Retype all of the data that follows, line for line.

==== PROVIDED MATERIAL ====

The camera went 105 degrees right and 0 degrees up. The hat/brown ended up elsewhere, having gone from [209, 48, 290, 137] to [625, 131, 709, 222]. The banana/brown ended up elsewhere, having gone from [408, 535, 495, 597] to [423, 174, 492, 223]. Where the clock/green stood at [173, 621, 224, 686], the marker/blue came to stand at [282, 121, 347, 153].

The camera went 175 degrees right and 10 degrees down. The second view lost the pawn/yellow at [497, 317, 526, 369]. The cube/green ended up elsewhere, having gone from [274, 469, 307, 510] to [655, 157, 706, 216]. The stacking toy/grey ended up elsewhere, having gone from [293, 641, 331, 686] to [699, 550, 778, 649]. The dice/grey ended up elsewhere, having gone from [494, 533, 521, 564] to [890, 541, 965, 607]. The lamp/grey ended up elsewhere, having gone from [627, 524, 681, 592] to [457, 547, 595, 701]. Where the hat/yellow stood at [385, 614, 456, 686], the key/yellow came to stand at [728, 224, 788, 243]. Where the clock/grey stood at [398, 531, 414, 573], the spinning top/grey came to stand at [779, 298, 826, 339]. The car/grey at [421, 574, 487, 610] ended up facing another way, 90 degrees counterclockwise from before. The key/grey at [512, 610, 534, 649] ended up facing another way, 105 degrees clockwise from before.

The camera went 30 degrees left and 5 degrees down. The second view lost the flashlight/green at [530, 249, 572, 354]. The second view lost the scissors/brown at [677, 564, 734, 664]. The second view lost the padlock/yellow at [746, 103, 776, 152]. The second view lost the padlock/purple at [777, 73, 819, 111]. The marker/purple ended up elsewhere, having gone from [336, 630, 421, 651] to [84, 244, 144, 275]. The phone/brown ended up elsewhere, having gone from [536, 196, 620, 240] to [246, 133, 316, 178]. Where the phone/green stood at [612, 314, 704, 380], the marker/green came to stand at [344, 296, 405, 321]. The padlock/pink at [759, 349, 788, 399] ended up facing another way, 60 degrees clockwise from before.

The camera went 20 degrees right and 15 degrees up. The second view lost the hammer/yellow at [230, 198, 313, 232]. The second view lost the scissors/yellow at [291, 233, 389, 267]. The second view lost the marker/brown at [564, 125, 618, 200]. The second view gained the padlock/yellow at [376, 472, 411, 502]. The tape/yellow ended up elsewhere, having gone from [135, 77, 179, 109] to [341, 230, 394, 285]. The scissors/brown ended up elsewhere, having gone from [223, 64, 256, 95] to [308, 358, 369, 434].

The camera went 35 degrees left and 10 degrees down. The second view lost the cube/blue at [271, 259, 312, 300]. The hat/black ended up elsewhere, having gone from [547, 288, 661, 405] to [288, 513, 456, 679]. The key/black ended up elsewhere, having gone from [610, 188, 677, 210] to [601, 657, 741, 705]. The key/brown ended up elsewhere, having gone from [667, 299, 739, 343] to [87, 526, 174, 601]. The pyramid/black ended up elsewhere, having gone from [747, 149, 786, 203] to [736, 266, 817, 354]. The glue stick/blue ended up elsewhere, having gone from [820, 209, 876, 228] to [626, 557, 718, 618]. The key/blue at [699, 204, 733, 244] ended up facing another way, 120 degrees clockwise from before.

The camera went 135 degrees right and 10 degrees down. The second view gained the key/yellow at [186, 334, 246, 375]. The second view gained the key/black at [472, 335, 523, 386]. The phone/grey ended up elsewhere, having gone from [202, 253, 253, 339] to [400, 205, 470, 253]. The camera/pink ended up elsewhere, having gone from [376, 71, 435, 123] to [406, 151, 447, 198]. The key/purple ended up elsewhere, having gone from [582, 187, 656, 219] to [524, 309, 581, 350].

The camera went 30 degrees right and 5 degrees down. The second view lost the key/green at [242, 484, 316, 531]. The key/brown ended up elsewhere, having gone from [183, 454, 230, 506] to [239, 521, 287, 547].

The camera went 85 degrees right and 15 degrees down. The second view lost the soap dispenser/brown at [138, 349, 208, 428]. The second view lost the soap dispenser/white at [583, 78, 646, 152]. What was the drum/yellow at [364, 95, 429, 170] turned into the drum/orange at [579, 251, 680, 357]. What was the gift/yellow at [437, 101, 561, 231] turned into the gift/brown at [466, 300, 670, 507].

====

_EXPECTED ANSWER_.
The camera went 105 degrees right and 0 degrees up. The hat/brown ended up elsewhere, having gone from [209, 48, 290, 137] to [625, 131, 709, 222]. The banana/brown ended up elsewhere, having gone from [408, 535, 495, 597] to [423, 174, 492, 223]. Where the clock/green stood at [173, 621, 224, 686], the marker/blue came to stand at [282, 121, 347, 153].

The camera went 175 degrees right and 10 degrees down. The second view lost the pawn/yellow at [497, 317, 526, 369]. The cube/green ended up elsewhere, having gone from [274, 469, 307, 510] to [655, 157, 706, 216]. The stacking toy/grey ended up elsewhere, having gone from [293, 641, 331, 686] to [699, 550, 778, 649]. The dice/grey ended up elsewhere, having gone from [494, 533, 521, 564] to [890, 541, 965, 607]. The lamp/grey ended up elsewhere, having gone from [627, 524, 681, 592] to [457, 547, 595, 701]. Where the hat/yellow stood at [385, 614, 456, 686], the key/yellow came to stand at [728, 224, 788, 243]. Where the clock/grey stood at [398, 531, 414, 573], the spinning top/grey came to stand at [779, 298, 826, 339]. The car/grey at [421, 574, 487, 610] ended up facing another way, 90 degrees counterclockwise from before. The key/grey at [512, 610, 534, 649] ended up facing another way, 105 degrees clockwise from before.

The camera went 30 degrees left and 5 degrees down. The second view lost the flashlight/green at [530, 249, 572, 354]. The second view lost the scissors/brown at [677, 564, 734, 664]. The second view lost the padlock/yellow at [746, 103, 776, 152]. The second view lost the padlock/purple at [777, 73, 819, 111]. The marker/purple ended up elsewhere, having gone from [336, 630, 421, 651] to [84, 244, 144, 275]. The phone/brown ended up elsewhere, having gone from [536, 196, 620, 240] to [246, 133, 316, 178]. Where the phone/green stood at [612, 314, 704, 380], the marker/green came to stand at [344, 296, 405, 321]. The padlock/pink at [759, 349, 788, 399] ended up facing another way, 60 degrees clockwise from before.

The camera went 20 degrees right and 15 degrees up. The second view lost the hammer/yellow at [230, 198, 313, 232]. The second view lost the scissors/yellow at [291, 233, 389, 267]. The second view lost the marker/brown at [564, 125, 618, 200]. The second view gained the padlock/yellow at [376, 472, 411, 502]. The tape/yellow ended up elsewhere, having gone from [135, 77, 179, 109] to [341, 230, 394, 285]. The scissors/brown ended up elsewhere, having gone from [223, 64, 256, 95] to [308, 358, 369, 434].

The camera went 35 degrees left and 10 degrees down. The second view lost the cube/blue at [271, 259, 312, 300]. The hat/black ended up elsewhere, having gone from [547, 288, 661, 405] to [288, 513, 456, 679]. The key/black ended up elsewhere, having gone from [610, 188, 677, 210] to [601, 657, 741, 705]. The key/brown ended up elsewhere, having gone from [667, 299, 739, 343] to [87, 526, 174, 601]. The pyramid/black ended up elsewhere, having gone from [747, 149, 786, 203] to [736, 266, 817, 354]. The glue stick/blue ended up elsewhere, having gone from [820, 209, 876, 228] to [626, 557, 718, 618]. The key/blue at [699, 204, 733, 244] ended up facing another way, 120 degrees clockwise from before.

The camera went 135 degrees right and 10 degrees down. The second view gained the key/yellow at [186, 334, 246, 375]. The second view gained the key/black at [472, 335, 523, 386]. The phone/grey ended up elsewhere, having gone from [202, 253, 253, 339] to [400, 205, 470, 253]. The camera/pink ended up elsewhere, having gone from [376, 71, 435, 123] to [406, 151, 447, 198]. The key/purple ended up elsewhere, having gone from [582, 187, 656, 219] to [524, 309, 581, 350].

The camera went 30 degrees right and 5 degrees down. The second view lost the key/green at [242, 484, 316, 531]. The key/brown ended up elsewhere, having gone from [183, 454, 230, 506] to [239, 521, 287, 547].

The camera went 85 degrees right and 15 degrees down. The second view lost the soap dispenser/brown at [138, 349, 208, 428]. The second view lost the soap dispenser/white at [583, 78, 646, 152]. What was the drum/yellow at [364, 95, 429, 170] turned into the drum/orange at [579, 251, 680, 357]. What was the gift/yellow at [437, 101, 561, 231] turned into the gift/brown at [466, 300, 670, 507].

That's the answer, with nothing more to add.